Excerpts from a dataset
Content starts

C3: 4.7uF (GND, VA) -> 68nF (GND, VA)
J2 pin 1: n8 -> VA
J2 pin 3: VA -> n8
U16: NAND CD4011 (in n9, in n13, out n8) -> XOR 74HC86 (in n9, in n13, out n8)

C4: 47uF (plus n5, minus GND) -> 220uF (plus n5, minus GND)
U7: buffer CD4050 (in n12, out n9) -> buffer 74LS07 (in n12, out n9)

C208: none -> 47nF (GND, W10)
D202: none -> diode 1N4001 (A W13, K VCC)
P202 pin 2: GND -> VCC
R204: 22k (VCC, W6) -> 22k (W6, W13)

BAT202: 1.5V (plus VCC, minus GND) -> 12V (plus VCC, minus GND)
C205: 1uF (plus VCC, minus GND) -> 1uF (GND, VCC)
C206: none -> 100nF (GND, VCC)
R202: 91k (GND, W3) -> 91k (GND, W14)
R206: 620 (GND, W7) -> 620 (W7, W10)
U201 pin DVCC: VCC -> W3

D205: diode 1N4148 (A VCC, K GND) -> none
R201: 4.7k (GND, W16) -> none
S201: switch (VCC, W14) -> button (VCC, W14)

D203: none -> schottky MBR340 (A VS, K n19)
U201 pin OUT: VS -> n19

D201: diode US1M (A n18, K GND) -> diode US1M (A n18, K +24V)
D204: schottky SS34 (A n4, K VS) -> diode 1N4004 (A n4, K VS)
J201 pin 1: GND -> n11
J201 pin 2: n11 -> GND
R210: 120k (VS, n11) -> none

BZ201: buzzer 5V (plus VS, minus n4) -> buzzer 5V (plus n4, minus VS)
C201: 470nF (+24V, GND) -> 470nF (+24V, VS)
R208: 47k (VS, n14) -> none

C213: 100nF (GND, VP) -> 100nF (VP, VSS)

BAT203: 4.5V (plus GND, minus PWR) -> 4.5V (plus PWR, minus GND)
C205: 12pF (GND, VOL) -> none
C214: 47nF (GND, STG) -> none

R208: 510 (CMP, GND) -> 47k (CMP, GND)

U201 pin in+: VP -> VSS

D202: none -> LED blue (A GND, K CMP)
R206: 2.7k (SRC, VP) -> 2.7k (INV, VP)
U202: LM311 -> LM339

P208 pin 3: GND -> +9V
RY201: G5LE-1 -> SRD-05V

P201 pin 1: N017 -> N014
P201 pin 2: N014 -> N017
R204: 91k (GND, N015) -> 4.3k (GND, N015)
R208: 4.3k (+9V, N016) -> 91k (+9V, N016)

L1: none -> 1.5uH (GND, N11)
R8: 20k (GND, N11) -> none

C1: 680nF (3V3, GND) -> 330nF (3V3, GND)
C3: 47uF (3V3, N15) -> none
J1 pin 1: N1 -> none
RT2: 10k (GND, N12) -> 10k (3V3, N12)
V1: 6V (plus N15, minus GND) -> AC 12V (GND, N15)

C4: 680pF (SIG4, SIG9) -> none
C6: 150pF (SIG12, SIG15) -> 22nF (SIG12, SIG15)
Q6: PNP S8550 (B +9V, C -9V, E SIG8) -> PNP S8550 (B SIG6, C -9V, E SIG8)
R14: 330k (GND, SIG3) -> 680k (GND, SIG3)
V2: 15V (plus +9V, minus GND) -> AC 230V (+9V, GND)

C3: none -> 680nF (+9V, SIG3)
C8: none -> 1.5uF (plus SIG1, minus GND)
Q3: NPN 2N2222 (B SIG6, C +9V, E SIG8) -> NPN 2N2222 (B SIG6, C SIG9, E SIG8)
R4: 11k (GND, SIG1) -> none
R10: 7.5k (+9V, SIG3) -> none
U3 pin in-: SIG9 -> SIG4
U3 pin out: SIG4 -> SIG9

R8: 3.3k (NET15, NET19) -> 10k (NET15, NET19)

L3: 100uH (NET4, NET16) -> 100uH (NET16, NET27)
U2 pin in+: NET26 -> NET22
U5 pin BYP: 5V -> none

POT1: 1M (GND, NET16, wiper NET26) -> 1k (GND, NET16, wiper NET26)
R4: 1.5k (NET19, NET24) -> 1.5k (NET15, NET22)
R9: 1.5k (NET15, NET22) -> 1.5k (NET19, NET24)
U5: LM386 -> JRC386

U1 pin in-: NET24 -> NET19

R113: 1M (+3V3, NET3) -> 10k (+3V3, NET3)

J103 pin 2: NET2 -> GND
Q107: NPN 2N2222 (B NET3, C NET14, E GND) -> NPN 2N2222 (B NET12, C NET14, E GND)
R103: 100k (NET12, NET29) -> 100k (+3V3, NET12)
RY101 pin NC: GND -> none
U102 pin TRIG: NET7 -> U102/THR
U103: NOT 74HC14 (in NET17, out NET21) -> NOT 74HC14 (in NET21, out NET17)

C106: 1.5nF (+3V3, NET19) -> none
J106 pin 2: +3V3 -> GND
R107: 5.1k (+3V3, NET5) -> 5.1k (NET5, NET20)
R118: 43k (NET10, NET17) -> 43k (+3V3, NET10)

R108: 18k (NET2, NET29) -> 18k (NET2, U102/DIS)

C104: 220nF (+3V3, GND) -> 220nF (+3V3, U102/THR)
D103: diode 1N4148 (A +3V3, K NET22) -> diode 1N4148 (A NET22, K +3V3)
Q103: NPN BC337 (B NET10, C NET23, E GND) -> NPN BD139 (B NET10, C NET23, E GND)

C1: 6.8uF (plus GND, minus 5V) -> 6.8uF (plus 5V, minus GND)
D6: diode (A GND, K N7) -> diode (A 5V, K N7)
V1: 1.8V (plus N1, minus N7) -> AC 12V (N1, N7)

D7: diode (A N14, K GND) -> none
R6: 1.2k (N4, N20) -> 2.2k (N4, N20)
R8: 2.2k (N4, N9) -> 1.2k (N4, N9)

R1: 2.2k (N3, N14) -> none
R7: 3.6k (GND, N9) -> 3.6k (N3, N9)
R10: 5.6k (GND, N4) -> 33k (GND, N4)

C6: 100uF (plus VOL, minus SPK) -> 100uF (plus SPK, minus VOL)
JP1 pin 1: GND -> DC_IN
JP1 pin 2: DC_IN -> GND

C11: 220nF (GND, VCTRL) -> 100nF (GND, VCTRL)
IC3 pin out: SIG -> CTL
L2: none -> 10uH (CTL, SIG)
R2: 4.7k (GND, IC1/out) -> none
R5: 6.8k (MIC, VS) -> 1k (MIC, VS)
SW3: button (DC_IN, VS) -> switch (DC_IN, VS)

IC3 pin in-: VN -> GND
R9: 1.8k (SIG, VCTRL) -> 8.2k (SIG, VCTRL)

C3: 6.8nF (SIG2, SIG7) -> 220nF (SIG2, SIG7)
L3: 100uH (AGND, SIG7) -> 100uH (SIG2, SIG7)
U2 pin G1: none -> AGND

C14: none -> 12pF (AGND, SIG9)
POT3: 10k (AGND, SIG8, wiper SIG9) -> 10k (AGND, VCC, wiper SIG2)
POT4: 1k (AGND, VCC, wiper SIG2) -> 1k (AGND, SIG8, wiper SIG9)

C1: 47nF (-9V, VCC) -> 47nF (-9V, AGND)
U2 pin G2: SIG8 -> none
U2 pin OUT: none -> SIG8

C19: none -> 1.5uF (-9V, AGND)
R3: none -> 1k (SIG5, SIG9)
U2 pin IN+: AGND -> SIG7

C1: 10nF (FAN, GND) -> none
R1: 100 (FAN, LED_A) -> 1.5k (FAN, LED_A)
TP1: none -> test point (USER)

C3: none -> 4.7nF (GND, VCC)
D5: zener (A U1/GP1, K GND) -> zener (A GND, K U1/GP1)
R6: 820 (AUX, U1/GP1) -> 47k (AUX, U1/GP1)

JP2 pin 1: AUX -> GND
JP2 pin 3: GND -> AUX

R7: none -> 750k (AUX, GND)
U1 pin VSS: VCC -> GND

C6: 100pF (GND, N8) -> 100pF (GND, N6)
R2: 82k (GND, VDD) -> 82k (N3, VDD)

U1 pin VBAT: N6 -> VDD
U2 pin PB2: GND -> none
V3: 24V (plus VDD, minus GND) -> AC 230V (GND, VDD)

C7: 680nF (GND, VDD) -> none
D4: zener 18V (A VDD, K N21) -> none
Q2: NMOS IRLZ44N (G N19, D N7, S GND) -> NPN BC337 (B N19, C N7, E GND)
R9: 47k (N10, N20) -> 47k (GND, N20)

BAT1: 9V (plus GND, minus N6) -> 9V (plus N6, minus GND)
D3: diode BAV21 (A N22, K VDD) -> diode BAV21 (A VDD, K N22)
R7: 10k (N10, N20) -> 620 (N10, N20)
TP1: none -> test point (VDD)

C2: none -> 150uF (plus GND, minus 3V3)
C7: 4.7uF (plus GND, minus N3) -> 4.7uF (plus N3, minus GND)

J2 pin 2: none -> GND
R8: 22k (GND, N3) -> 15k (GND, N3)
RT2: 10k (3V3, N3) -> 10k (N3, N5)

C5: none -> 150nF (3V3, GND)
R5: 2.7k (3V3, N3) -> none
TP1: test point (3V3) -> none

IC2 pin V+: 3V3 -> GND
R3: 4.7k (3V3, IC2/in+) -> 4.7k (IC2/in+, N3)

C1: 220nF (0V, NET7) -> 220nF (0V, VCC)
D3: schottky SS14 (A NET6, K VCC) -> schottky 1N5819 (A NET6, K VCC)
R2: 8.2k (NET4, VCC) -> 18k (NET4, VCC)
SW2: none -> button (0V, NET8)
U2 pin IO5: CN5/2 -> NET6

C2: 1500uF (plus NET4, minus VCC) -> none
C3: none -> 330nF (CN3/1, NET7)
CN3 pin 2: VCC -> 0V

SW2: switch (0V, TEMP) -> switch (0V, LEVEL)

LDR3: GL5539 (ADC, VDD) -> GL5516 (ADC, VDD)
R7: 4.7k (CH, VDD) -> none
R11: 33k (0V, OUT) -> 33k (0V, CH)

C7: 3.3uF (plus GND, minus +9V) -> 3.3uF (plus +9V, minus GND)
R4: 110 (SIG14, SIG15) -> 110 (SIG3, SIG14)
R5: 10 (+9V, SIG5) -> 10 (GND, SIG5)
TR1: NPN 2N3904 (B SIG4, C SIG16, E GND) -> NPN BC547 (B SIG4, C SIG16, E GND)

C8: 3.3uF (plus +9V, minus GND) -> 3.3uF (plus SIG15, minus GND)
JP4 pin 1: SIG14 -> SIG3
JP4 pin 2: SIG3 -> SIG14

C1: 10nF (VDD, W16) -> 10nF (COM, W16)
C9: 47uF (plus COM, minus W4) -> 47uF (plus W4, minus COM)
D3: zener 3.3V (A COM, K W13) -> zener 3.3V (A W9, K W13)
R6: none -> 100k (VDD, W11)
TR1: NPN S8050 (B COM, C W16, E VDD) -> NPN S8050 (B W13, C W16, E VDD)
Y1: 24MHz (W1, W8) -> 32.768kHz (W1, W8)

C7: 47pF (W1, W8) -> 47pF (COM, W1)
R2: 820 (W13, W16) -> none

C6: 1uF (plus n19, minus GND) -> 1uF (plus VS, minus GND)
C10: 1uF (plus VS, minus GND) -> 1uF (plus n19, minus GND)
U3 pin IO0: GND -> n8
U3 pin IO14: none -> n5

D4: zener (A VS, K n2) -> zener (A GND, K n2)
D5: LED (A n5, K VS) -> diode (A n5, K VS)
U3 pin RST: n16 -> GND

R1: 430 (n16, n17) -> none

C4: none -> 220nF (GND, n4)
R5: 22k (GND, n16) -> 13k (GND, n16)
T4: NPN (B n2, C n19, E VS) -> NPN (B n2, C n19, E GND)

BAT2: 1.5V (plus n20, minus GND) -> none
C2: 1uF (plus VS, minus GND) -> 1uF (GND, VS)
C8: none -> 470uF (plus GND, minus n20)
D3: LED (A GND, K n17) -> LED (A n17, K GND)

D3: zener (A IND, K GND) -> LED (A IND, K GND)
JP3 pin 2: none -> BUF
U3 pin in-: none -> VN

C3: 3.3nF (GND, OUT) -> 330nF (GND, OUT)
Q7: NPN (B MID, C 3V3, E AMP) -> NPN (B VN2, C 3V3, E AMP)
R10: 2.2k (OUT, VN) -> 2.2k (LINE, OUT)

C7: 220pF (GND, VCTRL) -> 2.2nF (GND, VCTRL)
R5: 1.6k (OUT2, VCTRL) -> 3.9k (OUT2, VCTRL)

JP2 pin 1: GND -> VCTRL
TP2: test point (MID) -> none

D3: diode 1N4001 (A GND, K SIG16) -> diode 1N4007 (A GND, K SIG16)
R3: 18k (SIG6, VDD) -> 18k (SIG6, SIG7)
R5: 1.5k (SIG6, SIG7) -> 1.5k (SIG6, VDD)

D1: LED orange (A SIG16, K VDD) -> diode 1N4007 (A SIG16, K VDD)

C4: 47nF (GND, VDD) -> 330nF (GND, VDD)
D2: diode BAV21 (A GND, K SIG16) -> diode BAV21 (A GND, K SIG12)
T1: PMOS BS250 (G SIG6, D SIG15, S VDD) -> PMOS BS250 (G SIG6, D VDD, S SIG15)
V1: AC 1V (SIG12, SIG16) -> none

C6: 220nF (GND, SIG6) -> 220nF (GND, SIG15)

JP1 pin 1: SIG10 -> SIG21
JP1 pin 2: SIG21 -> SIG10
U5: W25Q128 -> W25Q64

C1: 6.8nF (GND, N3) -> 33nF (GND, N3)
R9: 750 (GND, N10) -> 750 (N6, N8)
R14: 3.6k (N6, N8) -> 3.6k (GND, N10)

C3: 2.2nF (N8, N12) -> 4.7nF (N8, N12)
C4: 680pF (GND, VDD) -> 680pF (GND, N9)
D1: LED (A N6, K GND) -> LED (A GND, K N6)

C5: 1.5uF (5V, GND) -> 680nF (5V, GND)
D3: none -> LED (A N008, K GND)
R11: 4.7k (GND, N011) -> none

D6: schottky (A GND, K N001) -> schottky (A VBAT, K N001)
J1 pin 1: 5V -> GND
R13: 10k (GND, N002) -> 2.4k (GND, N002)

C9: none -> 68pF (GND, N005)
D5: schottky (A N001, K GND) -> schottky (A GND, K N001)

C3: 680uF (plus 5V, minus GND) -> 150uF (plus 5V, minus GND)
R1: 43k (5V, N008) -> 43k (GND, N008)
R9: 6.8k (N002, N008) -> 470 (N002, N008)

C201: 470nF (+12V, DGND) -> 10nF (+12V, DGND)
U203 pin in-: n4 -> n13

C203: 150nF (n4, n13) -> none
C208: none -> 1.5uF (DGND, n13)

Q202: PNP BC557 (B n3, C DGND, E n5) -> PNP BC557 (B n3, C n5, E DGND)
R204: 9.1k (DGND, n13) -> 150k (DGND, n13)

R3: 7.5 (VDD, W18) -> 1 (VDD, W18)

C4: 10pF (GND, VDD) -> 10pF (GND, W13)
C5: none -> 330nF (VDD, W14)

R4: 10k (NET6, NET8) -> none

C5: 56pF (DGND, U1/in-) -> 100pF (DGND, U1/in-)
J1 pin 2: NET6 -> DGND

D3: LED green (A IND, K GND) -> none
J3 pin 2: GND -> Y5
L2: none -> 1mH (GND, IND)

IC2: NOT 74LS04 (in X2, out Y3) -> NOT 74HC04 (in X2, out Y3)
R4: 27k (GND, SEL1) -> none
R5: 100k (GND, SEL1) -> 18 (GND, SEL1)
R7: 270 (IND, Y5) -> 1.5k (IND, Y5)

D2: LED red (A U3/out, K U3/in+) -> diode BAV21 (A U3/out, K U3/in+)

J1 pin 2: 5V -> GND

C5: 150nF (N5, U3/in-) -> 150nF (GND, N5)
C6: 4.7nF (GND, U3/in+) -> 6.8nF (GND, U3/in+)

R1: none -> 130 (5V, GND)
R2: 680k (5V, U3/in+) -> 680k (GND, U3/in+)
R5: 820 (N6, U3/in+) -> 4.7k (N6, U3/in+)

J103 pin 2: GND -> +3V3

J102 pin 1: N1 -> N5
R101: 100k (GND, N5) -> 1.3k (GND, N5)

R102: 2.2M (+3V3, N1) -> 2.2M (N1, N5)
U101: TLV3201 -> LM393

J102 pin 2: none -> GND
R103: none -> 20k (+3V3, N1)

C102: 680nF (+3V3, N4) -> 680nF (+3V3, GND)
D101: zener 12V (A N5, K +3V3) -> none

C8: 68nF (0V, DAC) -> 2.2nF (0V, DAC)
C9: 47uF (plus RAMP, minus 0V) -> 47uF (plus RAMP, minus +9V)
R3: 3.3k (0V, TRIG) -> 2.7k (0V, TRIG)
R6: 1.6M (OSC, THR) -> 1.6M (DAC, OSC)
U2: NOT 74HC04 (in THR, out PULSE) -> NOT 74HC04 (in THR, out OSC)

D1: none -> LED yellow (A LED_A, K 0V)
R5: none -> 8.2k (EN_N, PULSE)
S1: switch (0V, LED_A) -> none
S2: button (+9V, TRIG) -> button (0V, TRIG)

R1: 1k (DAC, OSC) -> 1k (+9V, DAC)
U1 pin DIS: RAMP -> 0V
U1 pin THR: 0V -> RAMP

Content ends

# Task instructions
In the entries above, find the line with "U201 pin in+: VP -> VSS" and the line with "C6: 150pF (SIG12, SIG15)", then set down exactly those two and every line between them, nothing else.

# Solution to this task
U201 pin in+: VP -> VSS

D202: none -> LED blue (A GND, K CMP)
R206: 2.7k (SRC, VP) -> 2.7k (INV, VP)
U202: LM311 -> LM339

P208 pin 3: GND -> +9V
RY201: G5LE-1 -> SRD-05V

P201 pin 1: N017 -> N014
P201 pin 2: N014 -> N017
R204: 91k (GND, N015) -> 4.3k (GND, N015)
R208: 4.3k (+9V, N016) -> 91k (+9V, N016)

L1: none -> 1.5uH (GND, N11)
R8: 20k (GND, N11) -> none

C1: 680nF (3V3, GND) -> 330nF (3V3, GND)
C3: 47uF (3V3, N15) -> none
J1 pin 1: N1 -> none
RT2: 10k (GND, N12) -> 10k (3V3, N12)
V1: 6V (plus N15, minus GND) -> AC 12V (GND, N15)

C4: 680pF (SIG4, SIG9) -> none
C6: 150pF (SIG12, SIG15) -> 22nF (SIG12, SIG15)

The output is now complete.